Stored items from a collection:

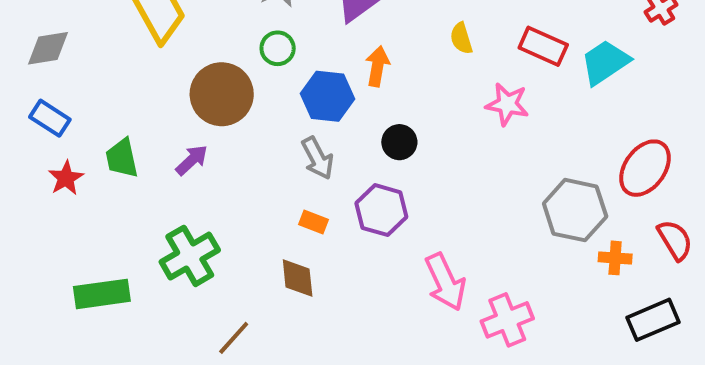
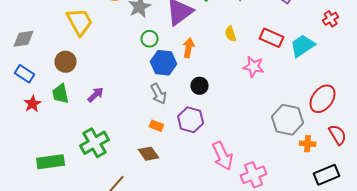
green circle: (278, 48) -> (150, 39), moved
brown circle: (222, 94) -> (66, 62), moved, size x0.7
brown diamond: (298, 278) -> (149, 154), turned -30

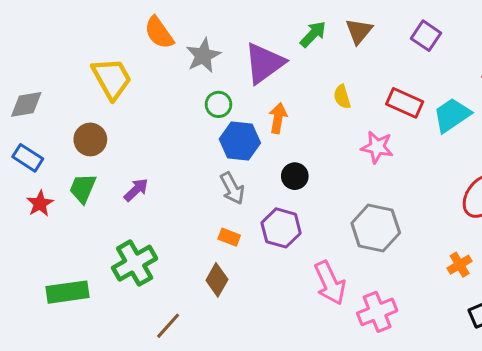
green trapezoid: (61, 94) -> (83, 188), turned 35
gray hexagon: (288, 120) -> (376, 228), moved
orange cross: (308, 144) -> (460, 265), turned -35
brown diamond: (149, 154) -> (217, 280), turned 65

==

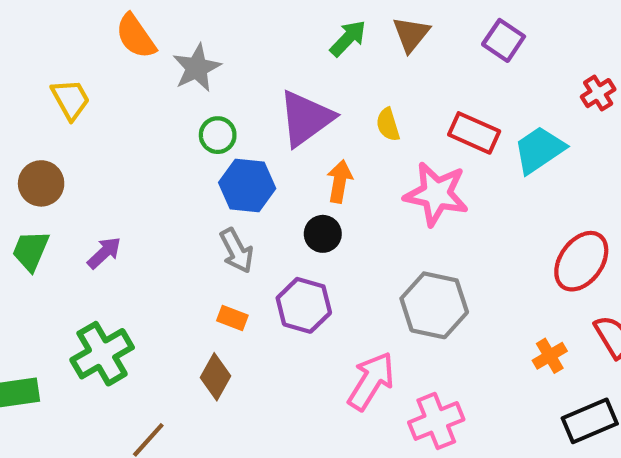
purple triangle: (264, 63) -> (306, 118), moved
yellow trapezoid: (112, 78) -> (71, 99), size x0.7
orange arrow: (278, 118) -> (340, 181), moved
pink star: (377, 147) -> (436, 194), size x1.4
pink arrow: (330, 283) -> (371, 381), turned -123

What is required: Using the records above, restate word for word the lines from the one with "yellow trapezoid: (112, 78)" through the one with "pink arrow: (330, 283)", both included.

Answer below:
yellow trapezoid: (112, 78) -> (71, 99), size x0.7
orange arrow: (278, 118) -> (340, 181), moved
pink star: (377, 147) -> (436, 194), size x1.4
pink arrow: (330, 283) -> (371, 381), turned -123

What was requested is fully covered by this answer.